= Task goal =
Transcribe exactly, and only, the lines from the one with "red brick H9:H11" through the end of the records below, including both of those lines. Skip all pictures.

= Provided information =

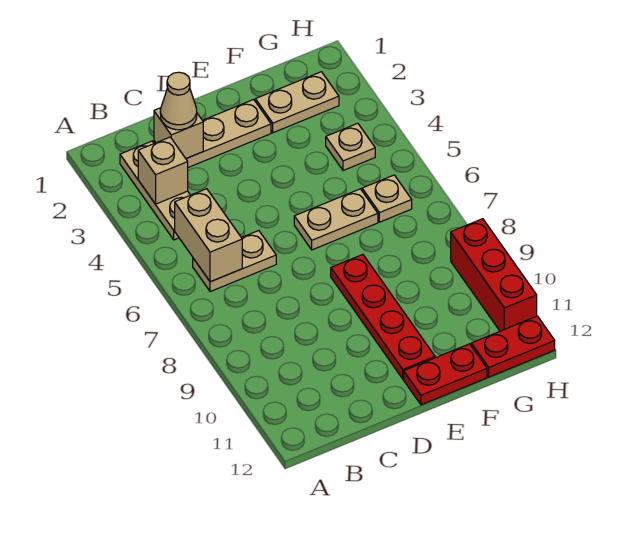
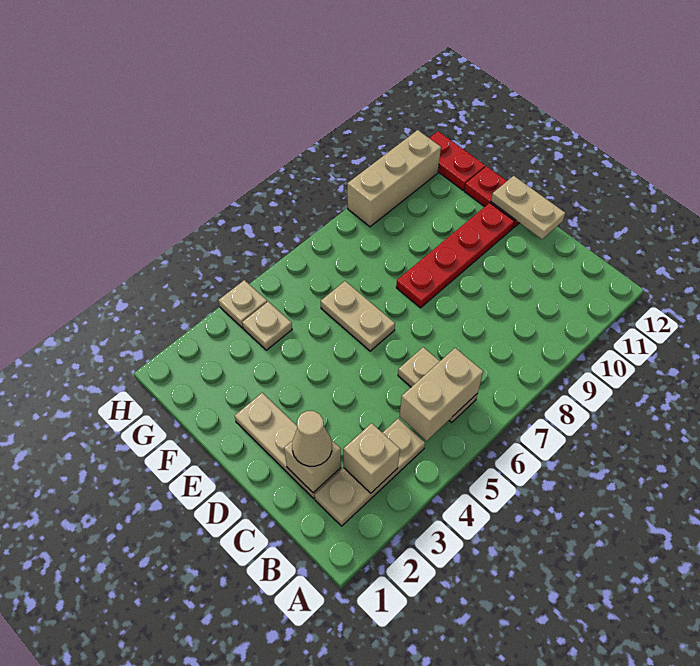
tan plate F2:G2 level 1 -> tan plate D12:E12 level 2
tan plate G6 level 1 -> tan plate H4 level 1
red brick H9:H11 level 1 -> tan brick H9:H11 level 1

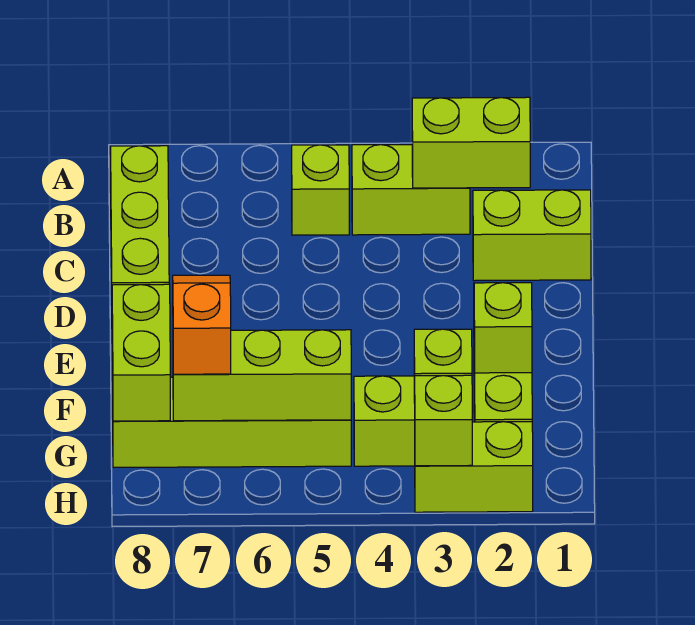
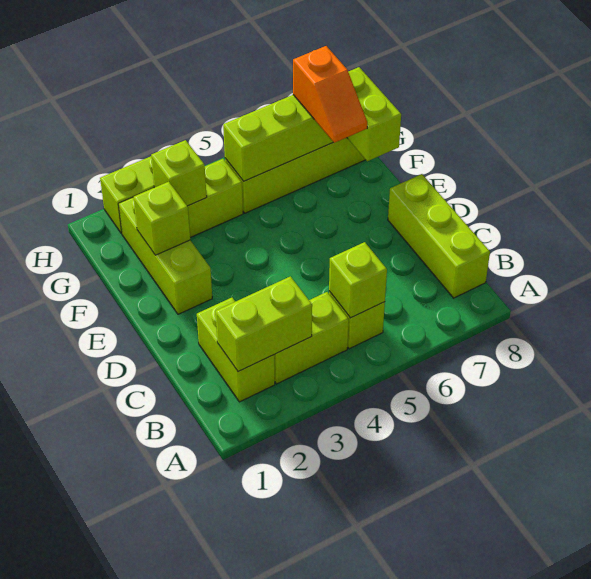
lime brick C1:C2 level 1 -> lime brick B2:C2 level 1
lime brick H3 level 2 -> lime brick B5 level 2

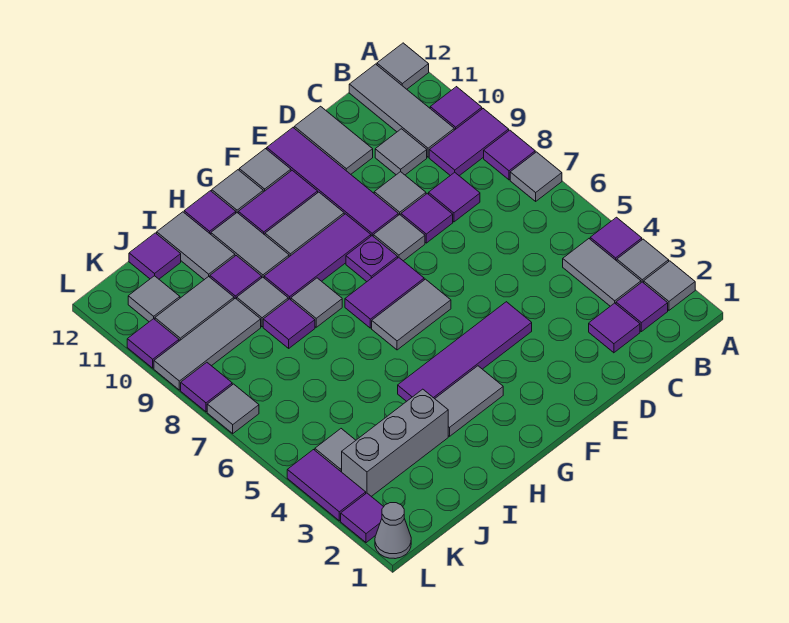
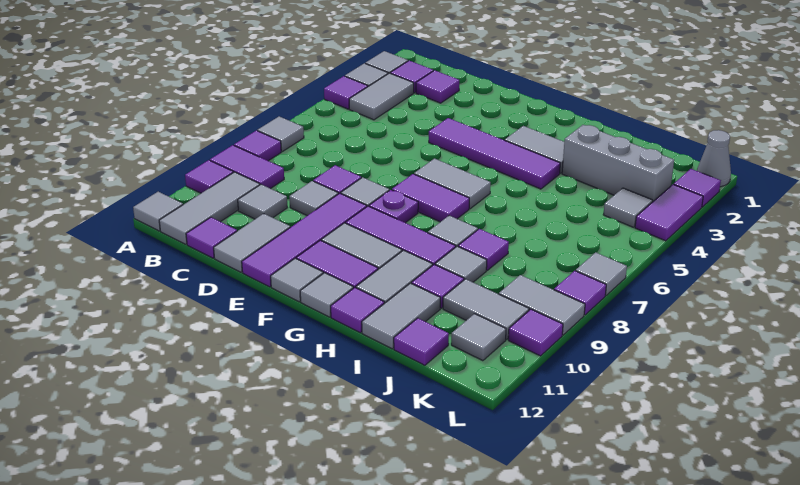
purple tile C8 level 1 -> purple tile C12 level 1
grey tile J9:L9 level 1 -> grey tile K9:L9 level 1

= Written answer =
red brick H9:H11 level 1 -> tan brick H9:H11 level 1

lime brick C1:C2 level 1 -> lime brick B2:C2 level 1
lime brick H3 level 2 -> lime brick B5 level 2

purple tile C8 level 1 -> purple tile C12 level 1
grey tile J9:L9 level 1 -> grey tile K9:L9 level 1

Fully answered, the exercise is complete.